» **Source material**

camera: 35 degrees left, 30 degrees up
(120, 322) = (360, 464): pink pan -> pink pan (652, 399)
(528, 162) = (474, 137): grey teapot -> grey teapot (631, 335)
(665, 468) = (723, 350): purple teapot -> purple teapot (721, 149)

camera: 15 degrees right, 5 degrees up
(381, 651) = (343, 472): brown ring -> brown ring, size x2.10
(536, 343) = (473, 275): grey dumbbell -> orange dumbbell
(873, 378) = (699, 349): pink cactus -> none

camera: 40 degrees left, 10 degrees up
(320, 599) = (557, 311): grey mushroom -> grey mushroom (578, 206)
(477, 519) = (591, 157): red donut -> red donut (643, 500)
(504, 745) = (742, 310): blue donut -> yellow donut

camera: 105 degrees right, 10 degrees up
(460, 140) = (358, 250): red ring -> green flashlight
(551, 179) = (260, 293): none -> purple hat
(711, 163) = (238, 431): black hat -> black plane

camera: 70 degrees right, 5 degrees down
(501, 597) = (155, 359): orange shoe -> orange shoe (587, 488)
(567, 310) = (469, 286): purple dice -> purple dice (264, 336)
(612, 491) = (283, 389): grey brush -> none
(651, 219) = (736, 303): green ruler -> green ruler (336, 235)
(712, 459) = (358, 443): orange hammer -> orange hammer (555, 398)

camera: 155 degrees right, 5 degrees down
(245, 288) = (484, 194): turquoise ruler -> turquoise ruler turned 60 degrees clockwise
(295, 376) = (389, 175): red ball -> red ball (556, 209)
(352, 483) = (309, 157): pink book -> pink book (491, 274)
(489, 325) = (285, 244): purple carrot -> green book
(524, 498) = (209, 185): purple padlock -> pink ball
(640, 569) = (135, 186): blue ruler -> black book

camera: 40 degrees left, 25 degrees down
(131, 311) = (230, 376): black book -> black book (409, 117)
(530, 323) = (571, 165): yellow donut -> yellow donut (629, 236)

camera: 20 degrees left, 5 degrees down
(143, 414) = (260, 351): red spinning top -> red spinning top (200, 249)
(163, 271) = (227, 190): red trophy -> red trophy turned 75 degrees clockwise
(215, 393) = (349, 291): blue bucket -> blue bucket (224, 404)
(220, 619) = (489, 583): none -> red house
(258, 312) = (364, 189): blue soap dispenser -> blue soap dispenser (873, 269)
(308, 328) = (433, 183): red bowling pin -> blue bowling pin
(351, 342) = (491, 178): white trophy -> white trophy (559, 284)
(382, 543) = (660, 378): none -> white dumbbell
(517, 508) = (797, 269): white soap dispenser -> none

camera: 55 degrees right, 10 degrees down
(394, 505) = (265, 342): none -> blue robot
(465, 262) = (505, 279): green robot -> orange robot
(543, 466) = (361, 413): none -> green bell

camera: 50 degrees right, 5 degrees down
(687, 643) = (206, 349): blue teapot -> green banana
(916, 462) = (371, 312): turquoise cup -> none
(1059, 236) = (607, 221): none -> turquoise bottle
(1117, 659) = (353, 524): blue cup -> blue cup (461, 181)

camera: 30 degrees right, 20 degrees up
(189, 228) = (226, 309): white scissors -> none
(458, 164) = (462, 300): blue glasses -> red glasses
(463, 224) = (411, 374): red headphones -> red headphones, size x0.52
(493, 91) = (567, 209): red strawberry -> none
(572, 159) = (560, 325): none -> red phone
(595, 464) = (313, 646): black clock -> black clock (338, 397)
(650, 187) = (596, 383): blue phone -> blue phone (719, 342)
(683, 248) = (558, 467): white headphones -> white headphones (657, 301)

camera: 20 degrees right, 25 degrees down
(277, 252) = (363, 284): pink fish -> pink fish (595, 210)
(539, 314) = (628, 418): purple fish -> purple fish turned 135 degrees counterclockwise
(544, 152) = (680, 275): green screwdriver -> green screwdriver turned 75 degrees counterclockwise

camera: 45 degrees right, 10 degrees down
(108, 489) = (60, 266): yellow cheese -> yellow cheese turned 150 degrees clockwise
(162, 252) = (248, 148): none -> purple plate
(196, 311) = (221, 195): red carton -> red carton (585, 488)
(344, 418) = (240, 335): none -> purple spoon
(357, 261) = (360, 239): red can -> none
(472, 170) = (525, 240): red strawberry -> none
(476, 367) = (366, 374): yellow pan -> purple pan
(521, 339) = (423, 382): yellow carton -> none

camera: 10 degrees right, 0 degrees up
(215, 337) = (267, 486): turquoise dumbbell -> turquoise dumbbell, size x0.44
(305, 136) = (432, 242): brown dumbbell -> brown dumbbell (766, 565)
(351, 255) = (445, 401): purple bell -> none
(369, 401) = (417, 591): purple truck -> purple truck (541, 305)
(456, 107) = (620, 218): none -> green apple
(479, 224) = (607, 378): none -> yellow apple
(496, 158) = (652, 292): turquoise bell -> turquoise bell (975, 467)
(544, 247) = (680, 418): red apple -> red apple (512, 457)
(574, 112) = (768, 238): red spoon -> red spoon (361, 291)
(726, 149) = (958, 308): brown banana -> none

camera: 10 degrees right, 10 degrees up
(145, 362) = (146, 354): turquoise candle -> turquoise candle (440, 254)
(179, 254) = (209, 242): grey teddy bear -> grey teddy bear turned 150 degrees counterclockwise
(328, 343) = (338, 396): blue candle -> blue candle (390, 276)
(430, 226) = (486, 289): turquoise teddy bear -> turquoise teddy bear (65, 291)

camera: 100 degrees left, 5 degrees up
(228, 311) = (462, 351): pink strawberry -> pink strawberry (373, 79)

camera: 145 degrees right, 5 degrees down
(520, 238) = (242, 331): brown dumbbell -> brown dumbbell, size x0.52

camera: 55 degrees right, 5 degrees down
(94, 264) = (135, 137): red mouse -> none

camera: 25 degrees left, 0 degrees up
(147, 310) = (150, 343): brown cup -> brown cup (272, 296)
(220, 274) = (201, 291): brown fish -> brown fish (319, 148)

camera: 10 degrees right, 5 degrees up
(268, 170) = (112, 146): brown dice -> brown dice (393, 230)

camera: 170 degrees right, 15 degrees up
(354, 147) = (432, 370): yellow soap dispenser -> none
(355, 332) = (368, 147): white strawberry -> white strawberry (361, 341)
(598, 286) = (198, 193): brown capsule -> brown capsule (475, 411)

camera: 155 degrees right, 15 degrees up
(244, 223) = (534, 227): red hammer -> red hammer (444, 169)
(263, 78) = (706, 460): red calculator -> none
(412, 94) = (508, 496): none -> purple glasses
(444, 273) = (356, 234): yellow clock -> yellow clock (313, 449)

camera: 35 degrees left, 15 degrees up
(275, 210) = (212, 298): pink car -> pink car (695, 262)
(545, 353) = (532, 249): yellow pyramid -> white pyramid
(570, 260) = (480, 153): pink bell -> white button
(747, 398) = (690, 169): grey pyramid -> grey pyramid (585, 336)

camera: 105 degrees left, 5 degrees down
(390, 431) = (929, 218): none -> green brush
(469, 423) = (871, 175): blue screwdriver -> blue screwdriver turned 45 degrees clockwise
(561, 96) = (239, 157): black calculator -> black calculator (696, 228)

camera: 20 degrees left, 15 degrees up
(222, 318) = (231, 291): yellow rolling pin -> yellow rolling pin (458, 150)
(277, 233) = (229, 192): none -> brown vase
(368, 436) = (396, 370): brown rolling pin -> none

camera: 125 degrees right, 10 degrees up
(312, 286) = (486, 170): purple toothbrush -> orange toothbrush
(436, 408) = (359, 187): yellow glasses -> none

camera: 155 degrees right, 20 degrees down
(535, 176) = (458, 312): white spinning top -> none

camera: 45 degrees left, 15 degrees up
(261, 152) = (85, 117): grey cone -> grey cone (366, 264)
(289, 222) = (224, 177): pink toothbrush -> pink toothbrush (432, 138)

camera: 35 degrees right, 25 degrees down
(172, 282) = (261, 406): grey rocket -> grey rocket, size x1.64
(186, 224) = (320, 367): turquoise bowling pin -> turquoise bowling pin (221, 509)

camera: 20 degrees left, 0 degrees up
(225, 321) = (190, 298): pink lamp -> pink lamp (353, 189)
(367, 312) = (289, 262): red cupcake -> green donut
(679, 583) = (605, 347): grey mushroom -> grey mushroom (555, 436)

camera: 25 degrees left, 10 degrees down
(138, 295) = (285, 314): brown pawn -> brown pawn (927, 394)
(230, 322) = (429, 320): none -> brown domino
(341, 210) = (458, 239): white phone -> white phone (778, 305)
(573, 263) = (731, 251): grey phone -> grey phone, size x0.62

» **What to produce**
Using the data above, reproduce exactly the lines between those holding "(295, 376) = (389, 175): red" and "(351, 342) = (491, 178): white", inclusive, and no others.

» **Worked solution**
(295, 376) = (389, 175): red ball -> red ball (556, 209)
(352, 483) = (309, 157): pink book -> pink book (491, 274)
(489, 325) = (285, 244): purple carrot -> green book
(524, 498) = (209, 185): purple padlock -> pink ball
(640, 569) = (135, 186): blue ruler -> black book

camera: 40 degrees left, 25 degrees down
(131, 311) = (230, 376): black book -> black book (409, 117)
(530, 323) = (571, 165): yellow donut -> yellow donut (629, 236)

camera: 20 degrees left, 5 degrees down
(143, 414) = (260, 351): red spinning top -> red spinning top (200, 249)
(163, 271) = (227, 190): red trophy -> red trophy turned 75 degrees clockwise
(215, 393) = (349, 291): blue bucket -> blue bucket (224, 404)
(220, 619) = (489, 583): none -> red house
(258, 312) = (364, 189): blue soap dispenser -> blue soap dispenser (873, 269)
(308, 328) = (433, 183): red bowling pin -> blue bowling pin
(351, 342) = (491, 178): white trophy -> white trophy (559, 284)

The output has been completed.